» **Problem to solve**: Each entry is to be retyped exactly as it appears. Leave the images out.

Image change detection data
= = =
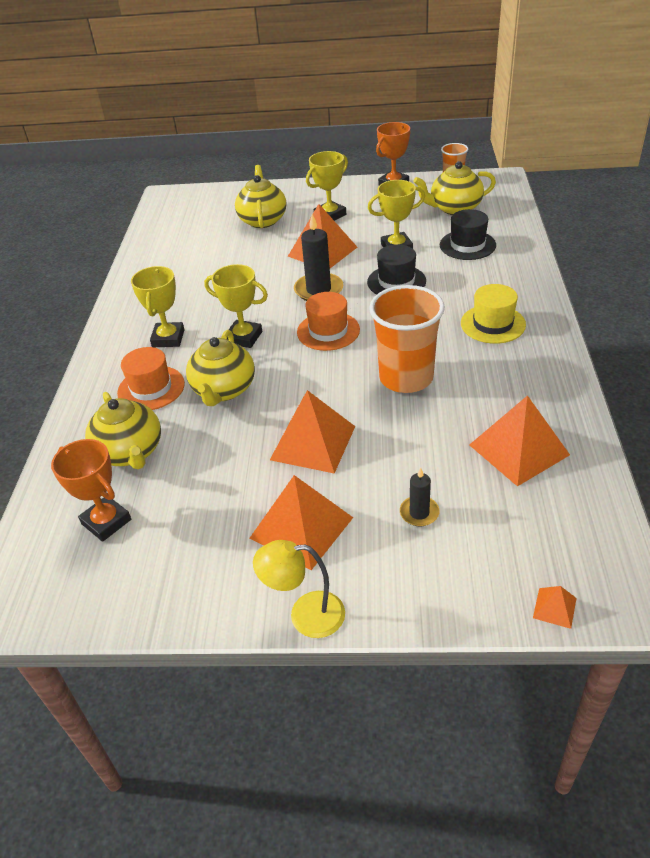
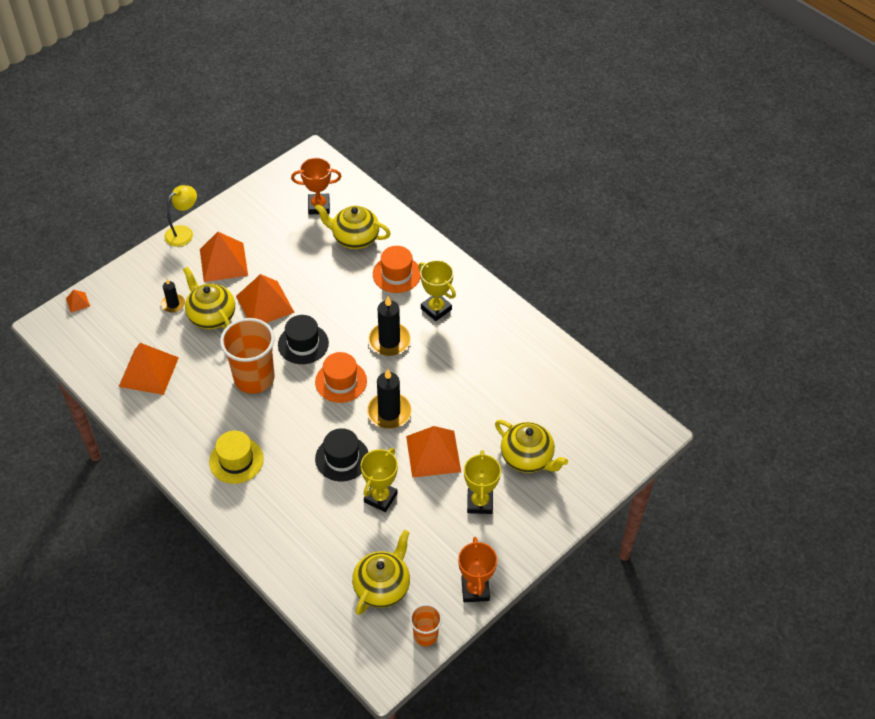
camera: 130 degrees right, 10 degrees up
(224, 390) = (353, 300): yellow teapot -> yellow teapot (211, 316)
(244, 337) = (389, 341): yellow trophy -> black candle
(467, 245) = (326, 539): black hat -> black hat (303, 344)

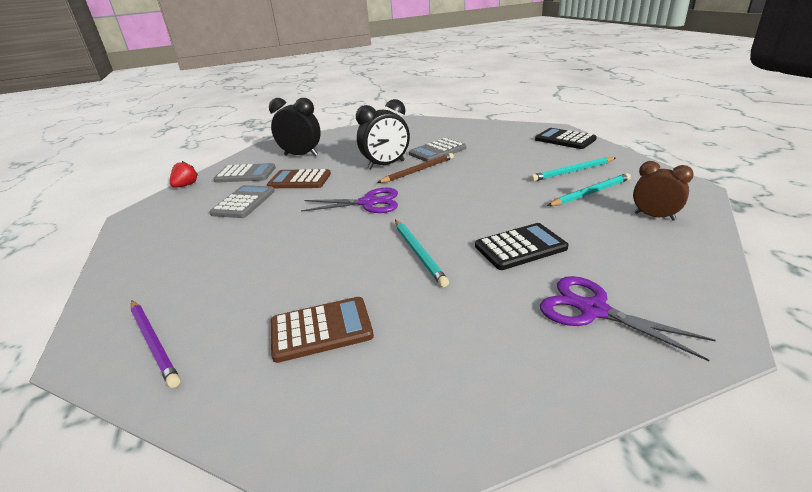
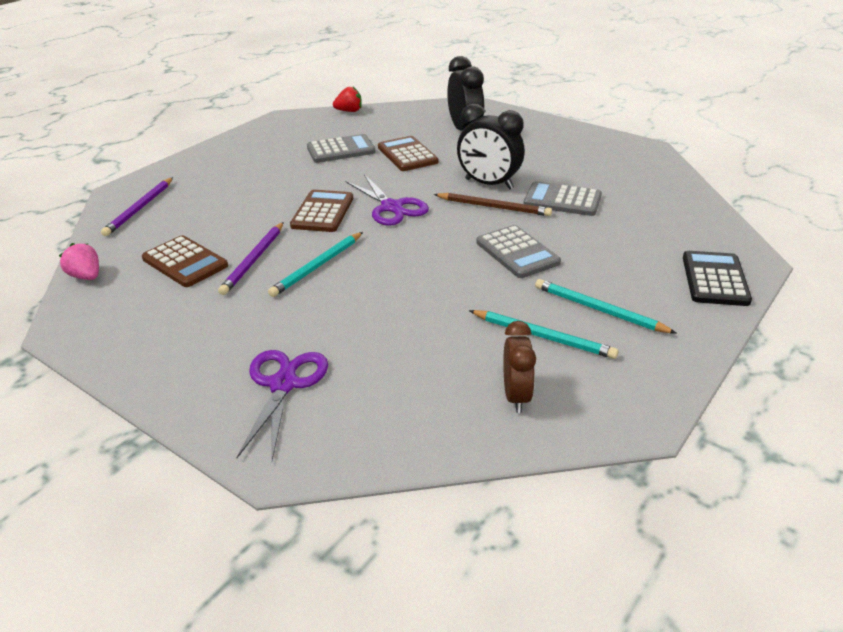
camera: 55 degrees right, 5 degrees up
(245, 174) = (395, 125): grey calculator -> grey calculator (517, 252)
(253, 425) = (86, 276): none -> pink strawberry
(333, 232) = (322, 212): none -> brown calculator
(369, 284) = (254, 260): none -> purple pencil
(520, 247) = (369, 318): black calculator -> none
= = =
» **Answer for the task**:
camera: 130 degrees right, 10 degrees up
(224, 390) = (353, 300): yellow teapot -> yellow teapot (211, 316)
(244, 337) = (389, 341): yellow trophy -> black candle
(467, 245) = (326, 539): black hat -> black hat (303, 344)

camera: 55 degrees right, 5 degrees up
(245, 174) = (395, 125): grey calculator -> grey calculator (517, 252)
(253, 425) = (86, 276): none -> pink strawberry
(333, 232) = (322, 212): none -> brown calculator
(369, 284) = (254, 260): none -> purple pencil
(520, 247) = (369, 318): black calculator -> none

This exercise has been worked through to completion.